**Activity**
From the entries below, transcribe exactly the lines between the line holding "pink hammer: 2 -> 1" and the line holding "grey wallet: 1 -> 2", inclusive; skip all other lines.

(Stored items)
○ ○ ○ ○ ○ ○ ○

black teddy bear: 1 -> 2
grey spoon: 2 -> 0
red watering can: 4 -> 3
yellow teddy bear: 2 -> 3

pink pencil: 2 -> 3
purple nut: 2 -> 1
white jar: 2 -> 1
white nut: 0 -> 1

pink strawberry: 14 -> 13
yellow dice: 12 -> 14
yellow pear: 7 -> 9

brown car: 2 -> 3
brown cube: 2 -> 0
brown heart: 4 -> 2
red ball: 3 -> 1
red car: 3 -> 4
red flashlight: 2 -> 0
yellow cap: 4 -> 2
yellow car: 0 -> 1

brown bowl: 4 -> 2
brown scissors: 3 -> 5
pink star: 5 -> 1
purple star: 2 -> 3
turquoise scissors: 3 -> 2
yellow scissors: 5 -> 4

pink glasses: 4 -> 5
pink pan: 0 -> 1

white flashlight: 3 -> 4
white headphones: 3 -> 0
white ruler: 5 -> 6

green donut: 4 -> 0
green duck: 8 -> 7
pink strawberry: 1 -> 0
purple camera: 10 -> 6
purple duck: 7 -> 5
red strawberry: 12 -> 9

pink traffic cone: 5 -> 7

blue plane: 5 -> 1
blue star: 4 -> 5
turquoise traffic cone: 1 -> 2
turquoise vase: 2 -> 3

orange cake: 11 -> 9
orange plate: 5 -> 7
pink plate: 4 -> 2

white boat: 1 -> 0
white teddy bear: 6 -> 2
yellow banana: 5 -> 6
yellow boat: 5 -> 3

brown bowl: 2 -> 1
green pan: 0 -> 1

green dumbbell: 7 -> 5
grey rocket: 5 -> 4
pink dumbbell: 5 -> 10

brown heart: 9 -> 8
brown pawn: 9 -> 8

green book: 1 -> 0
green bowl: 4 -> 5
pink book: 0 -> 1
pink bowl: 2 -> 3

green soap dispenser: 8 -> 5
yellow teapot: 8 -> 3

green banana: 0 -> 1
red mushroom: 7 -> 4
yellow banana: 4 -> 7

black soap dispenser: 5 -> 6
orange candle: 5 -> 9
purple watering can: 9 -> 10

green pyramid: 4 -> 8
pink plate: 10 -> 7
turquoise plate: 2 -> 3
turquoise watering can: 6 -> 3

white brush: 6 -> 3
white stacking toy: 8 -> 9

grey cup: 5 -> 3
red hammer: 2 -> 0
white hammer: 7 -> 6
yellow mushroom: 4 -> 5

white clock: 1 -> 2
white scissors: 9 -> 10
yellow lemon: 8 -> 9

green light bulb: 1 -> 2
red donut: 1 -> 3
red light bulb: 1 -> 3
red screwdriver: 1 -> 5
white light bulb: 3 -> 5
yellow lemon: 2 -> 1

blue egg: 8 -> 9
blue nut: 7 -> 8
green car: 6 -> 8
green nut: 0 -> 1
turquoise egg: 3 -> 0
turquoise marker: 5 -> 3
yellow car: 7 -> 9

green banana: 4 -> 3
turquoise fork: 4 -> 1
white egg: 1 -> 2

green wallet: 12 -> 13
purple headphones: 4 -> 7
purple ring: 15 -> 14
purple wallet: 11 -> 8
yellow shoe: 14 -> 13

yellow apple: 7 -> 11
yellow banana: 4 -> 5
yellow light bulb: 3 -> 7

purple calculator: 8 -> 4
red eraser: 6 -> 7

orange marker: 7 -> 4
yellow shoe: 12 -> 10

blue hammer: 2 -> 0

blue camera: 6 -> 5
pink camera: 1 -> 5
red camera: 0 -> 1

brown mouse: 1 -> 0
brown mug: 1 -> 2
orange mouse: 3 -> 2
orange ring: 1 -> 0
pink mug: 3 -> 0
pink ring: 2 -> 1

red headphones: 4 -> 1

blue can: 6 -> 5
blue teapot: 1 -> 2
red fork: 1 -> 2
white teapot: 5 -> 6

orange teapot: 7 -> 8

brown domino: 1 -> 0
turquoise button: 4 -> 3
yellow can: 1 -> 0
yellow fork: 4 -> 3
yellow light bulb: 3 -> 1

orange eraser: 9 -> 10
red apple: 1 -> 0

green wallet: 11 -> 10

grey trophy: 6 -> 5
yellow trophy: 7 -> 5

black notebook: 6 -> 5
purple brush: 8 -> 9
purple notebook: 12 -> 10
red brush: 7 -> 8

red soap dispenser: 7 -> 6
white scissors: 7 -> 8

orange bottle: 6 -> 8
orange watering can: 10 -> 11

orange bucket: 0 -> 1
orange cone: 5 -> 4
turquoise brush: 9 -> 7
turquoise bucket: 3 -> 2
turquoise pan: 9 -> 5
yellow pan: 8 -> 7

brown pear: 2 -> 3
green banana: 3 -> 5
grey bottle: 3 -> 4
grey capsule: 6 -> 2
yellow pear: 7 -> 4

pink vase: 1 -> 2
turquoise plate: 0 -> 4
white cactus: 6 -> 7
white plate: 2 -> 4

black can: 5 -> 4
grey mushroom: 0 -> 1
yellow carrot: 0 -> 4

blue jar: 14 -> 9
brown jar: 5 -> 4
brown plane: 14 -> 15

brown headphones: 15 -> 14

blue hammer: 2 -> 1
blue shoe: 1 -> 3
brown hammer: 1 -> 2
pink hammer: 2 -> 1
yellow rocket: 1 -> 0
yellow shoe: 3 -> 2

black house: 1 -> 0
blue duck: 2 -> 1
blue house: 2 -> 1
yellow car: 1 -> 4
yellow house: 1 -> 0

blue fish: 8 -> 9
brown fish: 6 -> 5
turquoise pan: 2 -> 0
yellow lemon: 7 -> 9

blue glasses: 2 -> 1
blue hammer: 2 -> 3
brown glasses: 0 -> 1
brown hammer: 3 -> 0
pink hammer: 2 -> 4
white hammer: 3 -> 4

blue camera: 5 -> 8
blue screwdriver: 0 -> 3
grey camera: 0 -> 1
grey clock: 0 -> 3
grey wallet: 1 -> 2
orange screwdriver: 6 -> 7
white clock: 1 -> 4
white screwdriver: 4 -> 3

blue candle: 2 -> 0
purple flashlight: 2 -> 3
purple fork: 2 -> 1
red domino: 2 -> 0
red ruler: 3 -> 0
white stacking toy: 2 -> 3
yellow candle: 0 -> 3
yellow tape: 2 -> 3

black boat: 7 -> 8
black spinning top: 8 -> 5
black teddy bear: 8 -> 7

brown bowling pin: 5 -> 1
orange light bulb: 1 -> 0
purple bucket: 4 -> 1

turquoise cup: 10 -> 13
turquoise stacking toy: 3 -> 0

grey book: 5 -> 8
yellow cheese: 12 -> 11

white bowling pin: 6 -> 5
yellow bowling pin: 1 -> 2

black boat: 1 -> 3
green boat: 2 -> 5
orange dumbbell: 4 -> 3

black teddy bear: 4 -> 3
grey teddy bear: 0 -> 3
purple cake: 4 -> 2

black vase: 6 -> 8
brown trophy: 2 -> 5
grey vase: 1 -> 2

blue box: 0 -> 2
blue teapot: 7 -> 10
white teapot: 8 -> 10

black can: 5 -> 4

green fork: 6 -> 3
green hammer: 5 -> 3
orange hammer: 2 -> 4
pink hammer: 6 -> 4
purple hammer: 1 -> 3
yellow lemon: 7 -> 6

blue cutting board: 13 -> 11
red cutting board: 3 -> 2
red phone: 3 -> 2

○ ○ ○ ○ ○ ○ ○

**Output below**
pink hammer: 2 -> 1
yellow rocket: 1 -> 0
yellow shoe: 3 -> 2

black house: 1 -> 0
blue duck: 2 -> 1
blue house: 2 -> 1
yellow car: 1 -> 4
yellow house: 1 -> 0

blue fish: 8 -> 9
brown fish: 6 -> 5
turquoise pan: 2 -> 0
yellow lemon: 7 -> 9

blue glasses: 2 -> 1
blue hammer: 2 -> 3
brown glasses: 0 -> 1
brown hammer: 3 -> 0
pink hammer: 2 -> 4
white hammer: 3 -> 4

blue camera: 5 -> 8
blue screwdriver: 0 -> 3
grey camera: 0 -> 1
grey clock: 0 -> 3
grey wallet: 1 -> 2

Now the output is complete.